## Given data:
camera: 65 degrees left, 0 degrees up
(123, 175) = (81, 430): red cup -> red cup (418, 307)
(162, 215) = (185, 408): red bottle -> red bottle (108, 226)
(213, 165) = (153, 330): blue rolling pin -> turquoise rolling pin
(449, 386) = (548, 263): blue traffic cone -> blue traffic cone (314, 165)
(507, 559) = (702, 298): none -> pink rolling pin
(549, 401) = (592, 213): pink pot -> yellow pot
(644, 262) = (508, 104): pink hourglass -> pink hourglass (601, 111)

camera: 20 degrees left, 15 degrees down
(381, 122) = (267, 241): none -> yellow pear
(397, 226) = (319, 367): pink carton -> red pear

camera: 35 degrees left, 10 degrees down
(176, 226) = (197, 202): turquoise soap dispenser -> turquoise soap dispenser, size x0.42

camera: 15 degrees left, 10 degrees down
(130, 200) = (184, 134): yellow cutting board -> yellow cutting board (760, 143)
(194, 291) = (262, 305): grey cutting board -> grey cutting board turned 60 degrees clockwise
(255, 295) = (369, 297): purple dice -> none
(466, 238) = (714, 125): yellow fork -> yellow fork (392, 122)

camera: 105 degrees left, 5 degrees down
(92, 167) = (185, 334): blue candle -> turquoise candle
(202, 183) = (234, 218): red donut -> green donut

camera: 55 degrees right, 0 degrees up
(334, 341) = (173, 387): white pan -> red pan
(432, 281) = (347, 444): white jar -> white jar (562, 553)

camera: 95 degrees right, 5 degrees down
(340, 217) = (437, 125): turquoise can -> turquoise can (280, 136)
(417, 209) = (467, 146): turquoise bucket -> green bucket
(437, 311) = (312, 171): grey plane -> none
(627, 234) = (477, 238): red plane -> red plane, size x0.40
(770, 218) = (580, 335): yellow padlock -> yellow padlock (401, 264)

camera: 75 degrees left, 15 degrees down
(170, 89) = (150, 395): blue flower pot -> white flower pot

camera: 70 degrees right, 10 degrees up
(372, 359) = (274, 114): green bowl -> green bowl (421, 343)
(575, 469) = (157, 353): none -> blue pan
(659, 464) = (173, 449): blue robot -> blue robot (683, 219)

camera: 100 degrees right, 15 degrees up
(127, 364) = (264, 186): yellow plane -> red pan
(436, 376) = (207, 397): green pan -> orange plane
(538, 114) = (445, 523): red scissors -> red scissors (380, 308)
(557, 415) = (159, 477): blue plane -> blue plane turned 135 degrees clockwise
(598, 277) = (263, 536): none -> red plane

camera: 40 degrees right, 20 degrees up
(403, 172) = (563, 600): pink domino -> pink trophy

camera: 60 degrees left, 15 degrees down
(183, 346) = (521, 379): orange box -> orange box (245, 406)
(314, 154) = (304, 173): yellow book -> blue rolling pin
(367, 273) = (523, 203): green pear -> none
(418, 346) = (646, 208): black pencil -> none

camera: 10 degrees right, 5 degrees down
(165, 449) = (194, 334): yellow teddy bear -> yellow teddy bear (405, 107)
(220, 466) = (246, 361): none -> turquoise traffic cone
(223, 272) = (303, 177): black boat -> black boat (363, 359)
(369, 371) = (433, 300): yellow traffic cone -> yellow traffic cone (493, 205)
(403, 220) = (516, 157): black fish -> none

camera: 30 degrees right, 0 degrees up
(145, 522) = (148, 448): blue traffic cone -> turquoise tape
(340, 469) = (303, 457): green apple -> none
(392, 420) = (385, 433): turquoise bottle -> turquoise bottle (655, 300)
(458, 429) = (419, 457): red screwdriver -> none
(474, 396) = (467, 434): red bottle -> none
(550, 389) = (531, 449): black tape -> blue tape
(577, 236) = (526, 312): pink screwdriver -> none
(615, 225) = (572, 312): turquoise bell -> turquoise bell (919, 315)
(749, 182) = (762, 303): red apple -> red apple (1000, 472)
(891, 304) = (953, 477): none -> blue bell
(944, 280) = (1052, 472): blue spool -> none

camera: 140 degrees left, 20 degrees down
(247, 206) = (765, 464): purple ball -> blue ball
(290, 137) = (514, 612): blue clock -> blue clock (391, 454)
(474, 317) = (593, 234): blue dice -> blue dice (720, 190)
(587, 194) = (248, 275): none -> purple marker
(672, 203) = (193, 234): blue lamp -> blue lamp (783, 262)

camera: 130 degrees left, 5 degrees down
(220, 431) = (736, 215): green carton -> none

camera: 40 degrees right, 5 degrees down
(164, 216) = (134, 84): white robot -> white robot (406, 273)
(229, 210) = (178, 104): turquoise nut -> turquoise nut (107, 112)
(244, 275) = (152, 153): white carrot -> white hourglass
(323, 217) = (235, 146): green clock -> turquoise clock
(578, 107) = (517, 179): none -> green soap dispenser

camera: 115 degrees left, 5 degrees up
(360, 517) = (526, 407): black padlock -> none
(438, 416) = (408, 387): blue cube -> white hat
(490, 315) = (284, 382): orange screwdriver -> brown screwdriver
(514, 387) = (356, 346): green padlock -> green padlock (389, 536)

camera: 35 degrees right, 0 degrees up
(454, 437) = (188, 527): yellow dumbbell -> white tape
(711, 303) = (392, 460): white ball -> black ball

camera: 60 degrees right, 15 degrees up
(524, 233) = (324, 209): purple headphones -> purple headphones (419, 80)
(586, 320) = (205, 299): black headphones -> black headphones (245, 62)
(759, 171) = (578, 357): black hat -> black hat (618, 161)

## Exercise objective:
Nothing but the lines holding the word "robot" should be returned from the listing above.

## Output of the task:
(659, 464) = (173, 449): blue robot -> blue robot (683, 219)
(164, 216) = (134, 84): white robot -> white robot (406, 273)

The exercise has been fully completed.